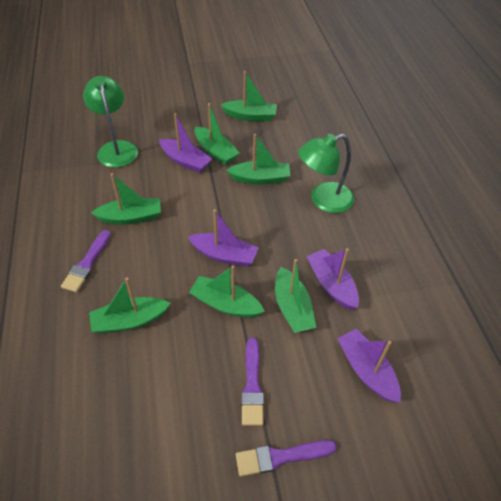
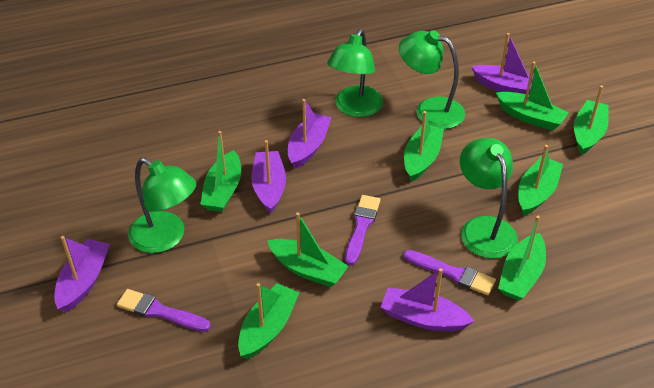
green boat: [89,277,170,334] [91,173,161,225] [189,265,265,318] [195,103,240,165] [221,71,277,121] [227,134,290,185] [275,259,316,333] = 7 -> [200,131,241,212] [238,283,299,359] [267,212,348,287] [404,111,444,182] [496,62,568,131] [498,216,546,301] [518,145,563,216] [574,86,609,155] = 8
green lamp: [83,76,138,168] [298,134,354,213] = 2 -> [128,158,196,253] [327,29,383,117] [399,30,465,129] [460,138,518,259] = 4
purple boat: [159,113,212,173] [188,209,258,267] [307,248,359,310] [338,329,401,403] = 4 -> [54,236,110,312] [251,140,286,213] [288,99,332,169] [381,268,474,332] [471,33,543,94] = 5

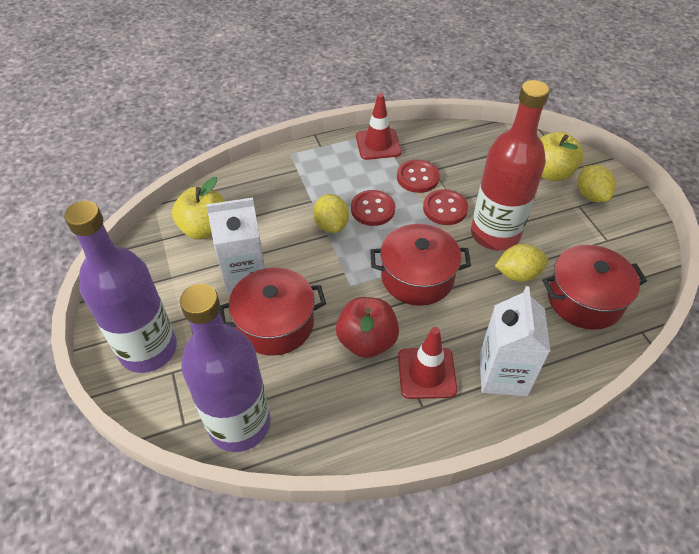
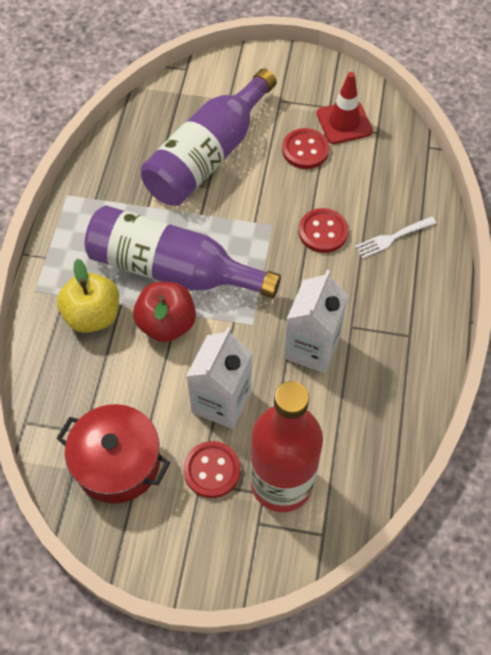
red pot: [220,267,326,356] [370,224,471,306] [542,245,647,330] = 3 -> [56,404,170,503] = 1
red traffic cone: [356,93,402,160] [398,327,458,399] = 2 -> [317,72,373,144] = 1
white fork: none = 0 -> [355,216,436,259] = 1
yellow apple: [172,177,225,240] [540,132,583,181] = 2 -> [57,259,119,333] = 1
yellow lemon: [313,194,349,233] [495,244,548,282] [578,165,616,202] = 3 -> none = 0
⁂
**Exercise instructions:** Copy out every entry above exactly. Leave the pictures out.

**Result:**
green boat: [89,277,170,334] [91,173,161,225] [189,265,265,318] [195,103,240,165] [221,71,277,121] [227,134,290,185] [275,259,316,333] = 7 -> [200,131,241,212] [238,283,299,359] [267,212,348,287] [404,111,444,182] [496,62,568,131] [498,216,546,301] [518,145,563,216] [574,86,609,155] = 8
green lamp: [83,76,138,168] [298,134,354,213] = 2 -> [128,158,196,253] [327,29,383,117] [399,30,465,129] [460,138,518,259] = 4
purple boat: [159,113,212,173] [188,209,258,267] [307,248,359,310] [338,329,401,403] = 4 -> [54,236,110,312] [251,140,286,213] [288,99,332,169] [381,268,474,332] [471,33,543,94] = 5

red pot: [220,267,326,356] [370,224,471,306] [542,245,647,330] = 3 -> [56,404,170,503] = 1
red traffic cone: [356,93,402,160] [398,327,458,399] = 2 -> [317,72,373,144] = 1
white fork: none = 0 -> [355,216,436,259] = 1
yellow apple: [172,177,225,240] [540,132,583,181] = 2 -> [57,259,119,333] = 1
yellow lemon: [313,194,349,233] [495,244,548,282] [578,165,616,202] = 3 -> none = 0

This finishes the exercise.